● **REQUIRED WORK**
Each record that follows should be repeated exactly, with no pictures carried over.
[[ DATA RECORDS open ]]
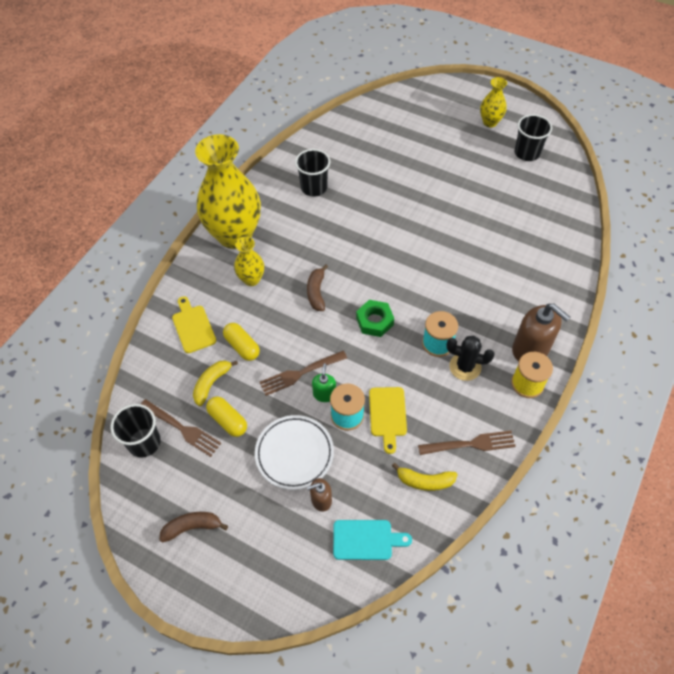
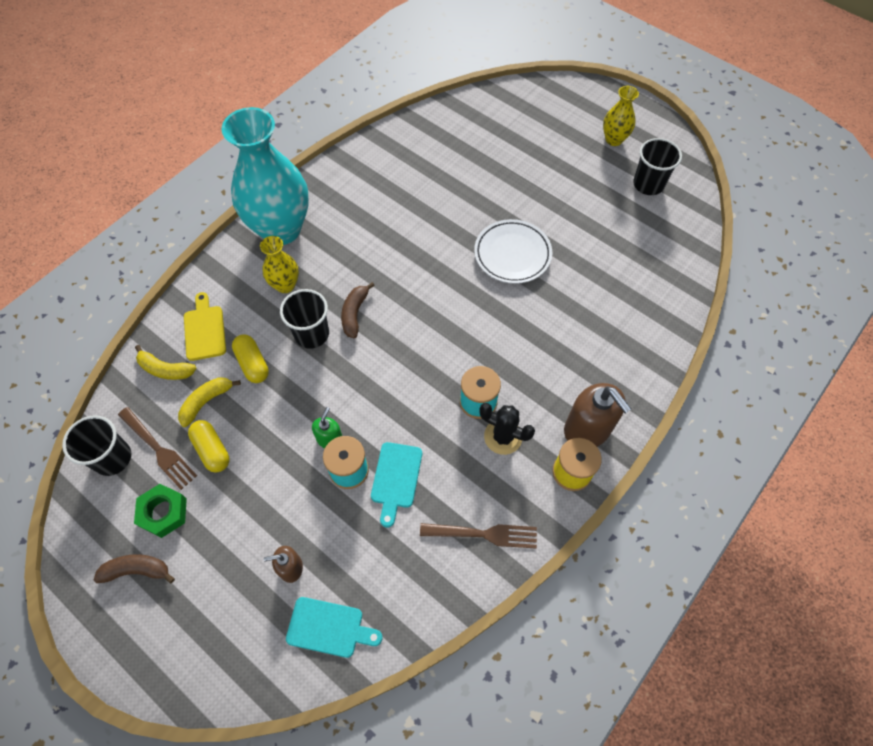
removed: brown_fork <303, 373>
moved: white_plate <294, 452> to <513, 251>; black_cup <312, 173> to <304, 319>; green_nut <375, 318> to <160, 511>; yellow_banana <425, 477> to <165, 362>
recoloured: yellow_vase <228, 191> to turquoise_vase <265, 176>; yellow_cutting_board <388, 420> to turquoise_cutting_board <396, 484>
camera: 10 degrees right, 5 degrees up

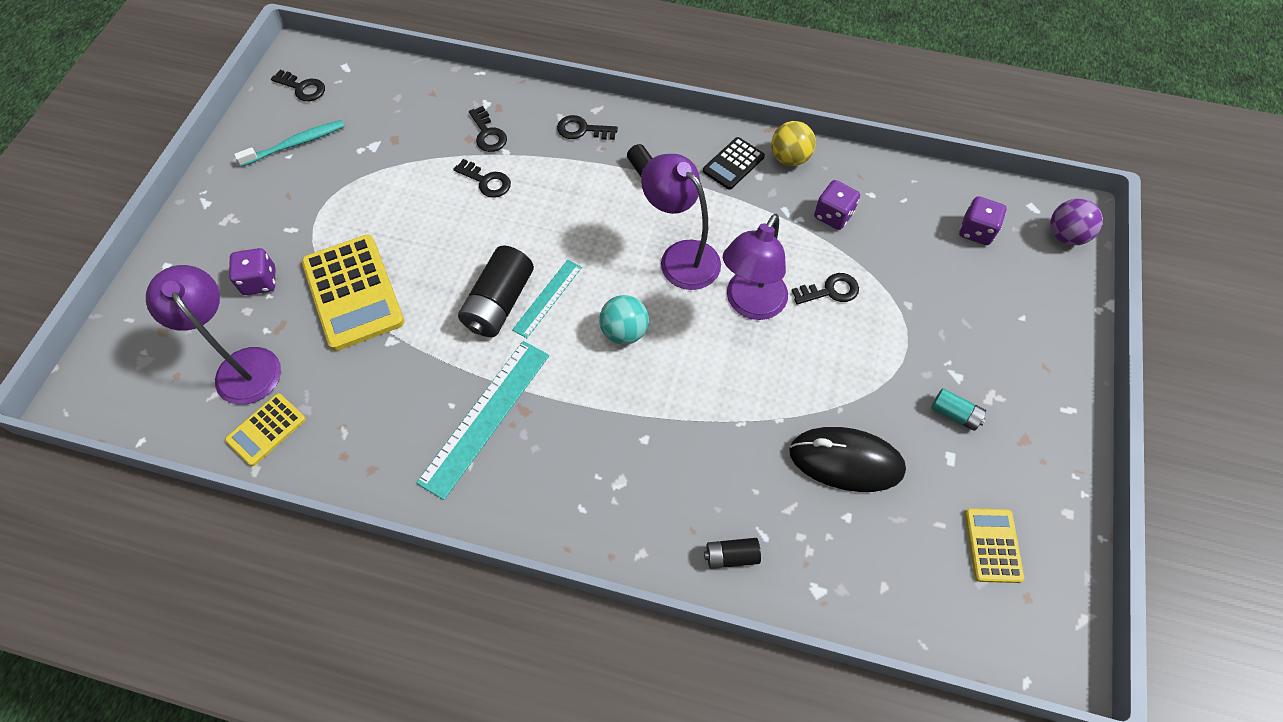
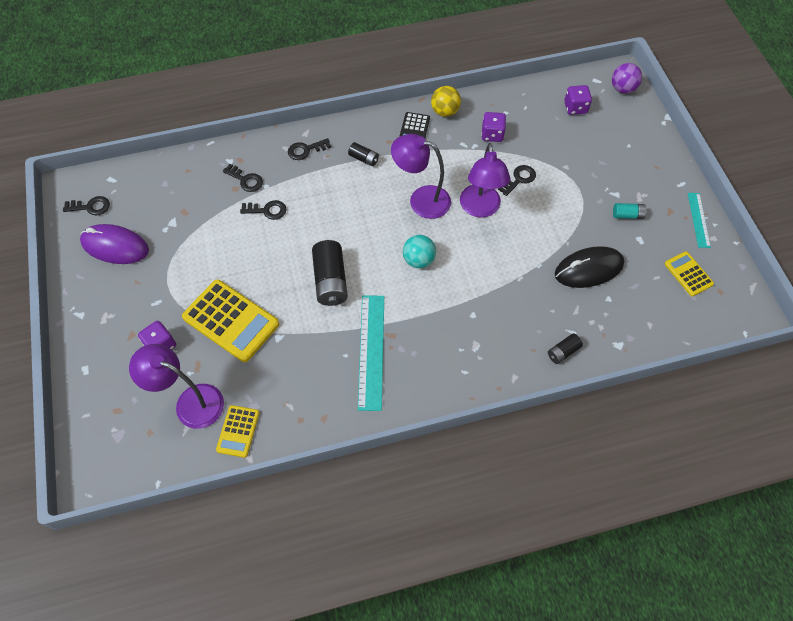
moved: turquoise_ruler <547, 299> to <699, 220>
replaced: turquoise_toothbrush <289, 143> to purple_mouse <114, 244>
camera: 30 degrees left, 0 degrees up

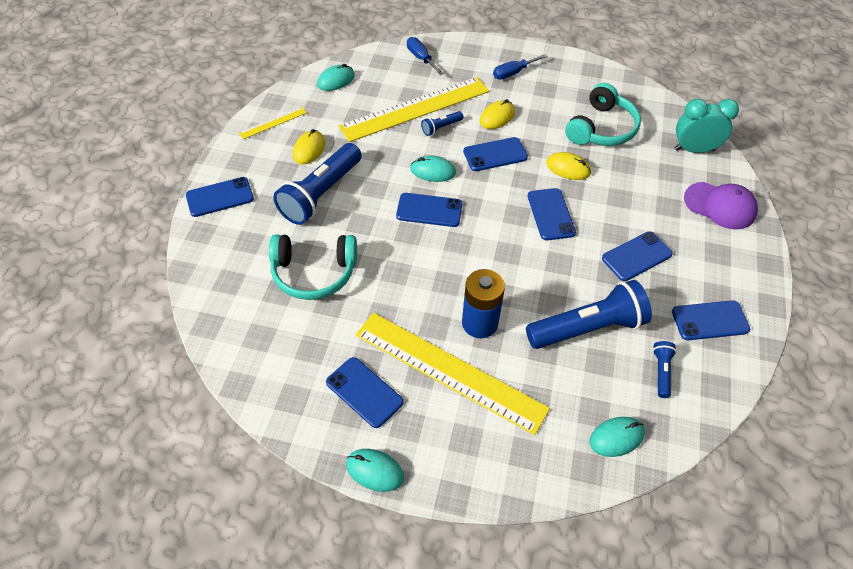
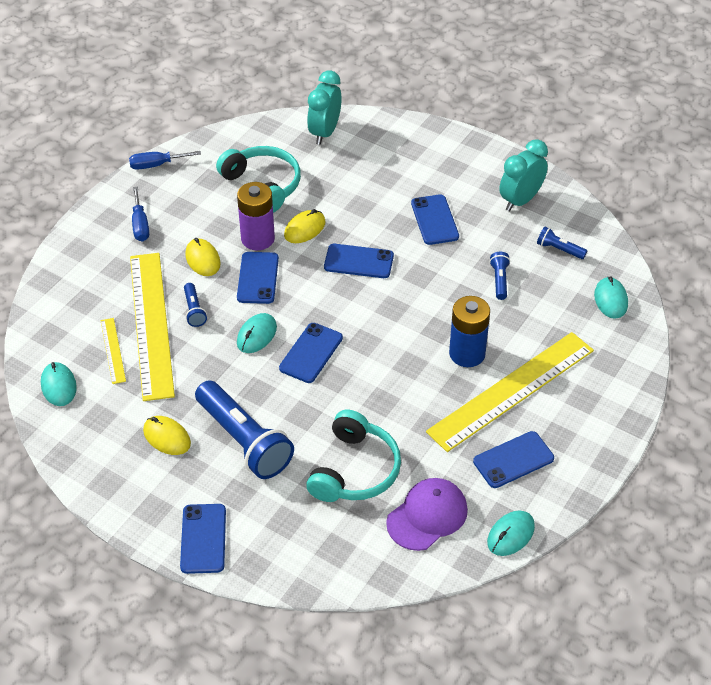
added: purple_battery <256, 216>
moved: yellow_ruler <272, 123> to <113, 351>; turquoise_mouse <375, 470> to <511, 533>; blue_screwdriver <425, 56> to <165, 160>; purple_cap <721, 205> to <427, 514>
replaced: blue_phone <711, 320> to turquoise_clock <523, 175>
resized: blue_flashlight <589, 314> = <499, 276> x0.45
camera: 70 degrees left, 5 degrees down

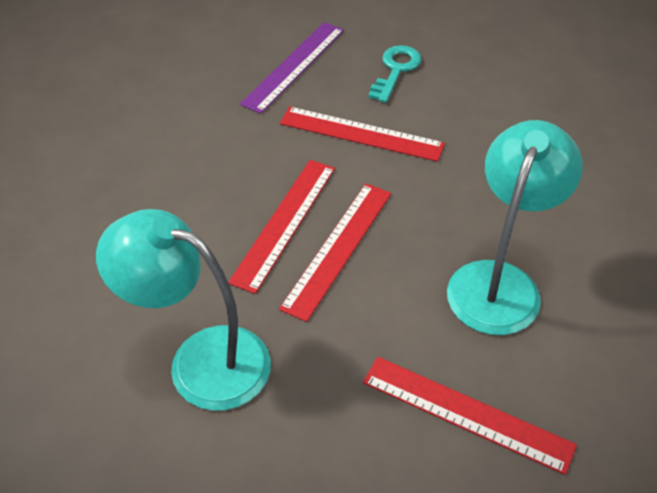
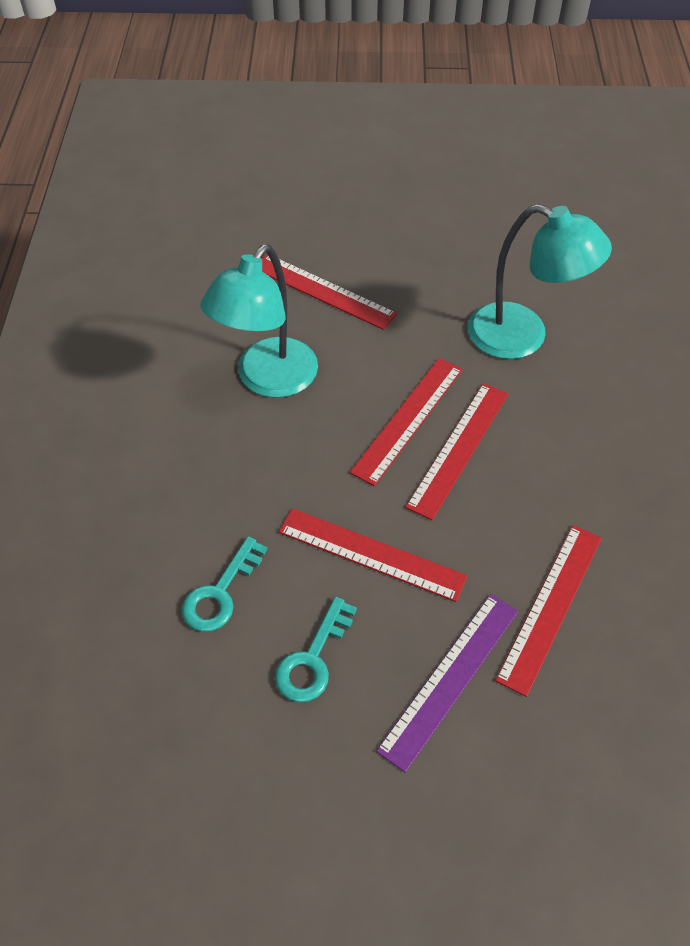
added: turquoise_key <224, 584>; red_ruler <548, 611>
camera: 175 degrees left, 5 degrees up

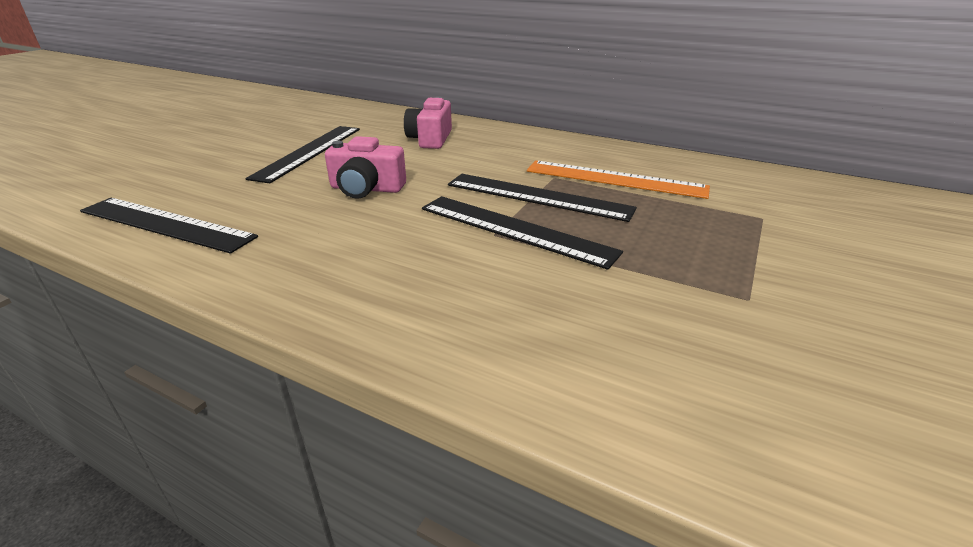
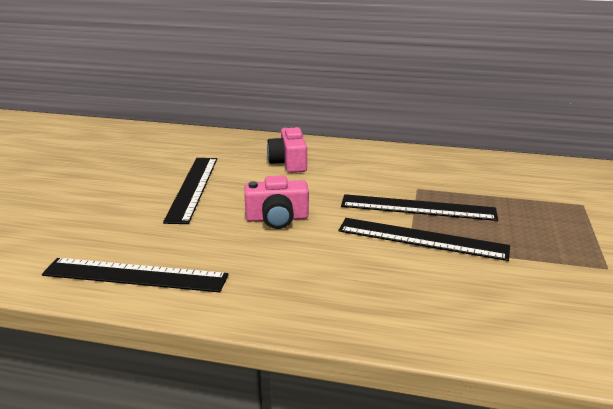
removed: orange_ruler <618, 180>
camera: 15 degrees left, 5 degrees down

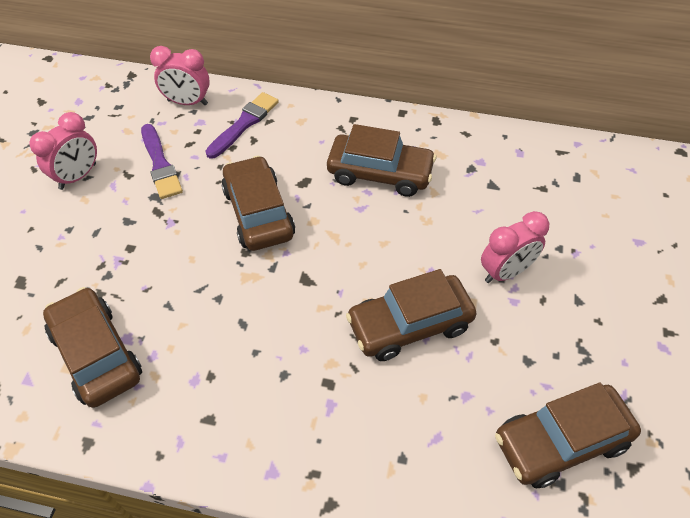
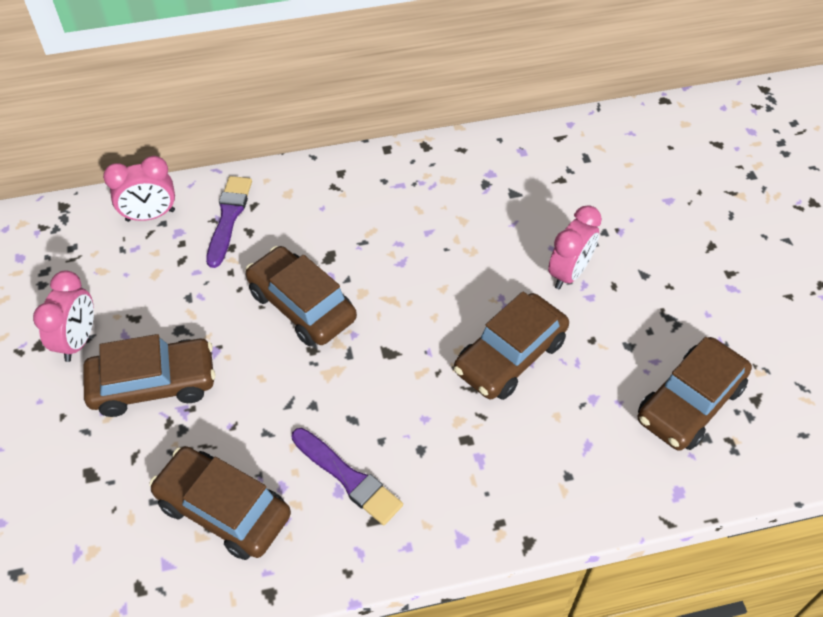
moved: purple_brush <162, 161> to <347, 476>; brown_car <381, 160> to <149, 375>
camera: 25 degrees left, 0 degrees up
[[ DATA RECORDS closed ]]
● **TASK OUTPUT**
removed: brown_fork <303, 373>
moved: white_plate <294, 452> to <513, 251>; black_cup <312, 173> to <304, 319>; green_nut <375, 318> to <160, 511>; yellow_banana <425, 477> to <165, 362>
recoloured: yellow_vase <228, 191> to turquoise_vase <265, 176>; yellow_cutting_board <388, 420> to turquoise_cutting_board <396, 484>
camera: 10 degrees right, 5 degrees up

moved: turquoise_ruler <547, 299> to <699, 220>
replaced: turquoise_toothbrush <289, 143> to purple_mouse <114, 244>
camera: 30 degrees left, 0 degrees up

added: purple_battery <256, 216>
moved: yellow_ruler <272, 123> to <113, 351>; turquoise_mouse <375, 470> to <511, 533>; blue_screwdriver <425, 56> to <165, 160>; purple_cap <721, 205> to <427, 514>
replaced: blue_phone <711, 320> to turquoise_clock <523, 175>
resized: blue_flashlight <589, 314> = <499, 276> x0.45
camera: 70 degrees left, 5 degrees down

added: turquoise_key <224, 584>; red_ruler <548, 611>
camera: 175 degrees left, 5 degrees up

removed: orange_ruler <618, 180>
camera: 15 degrees left, 5 degrees down

moved: purple_brush <162, 161> to <347, 476>; brown_car <381, 160> to <149, 375>
camera: 25 degrees left, 0 degrees up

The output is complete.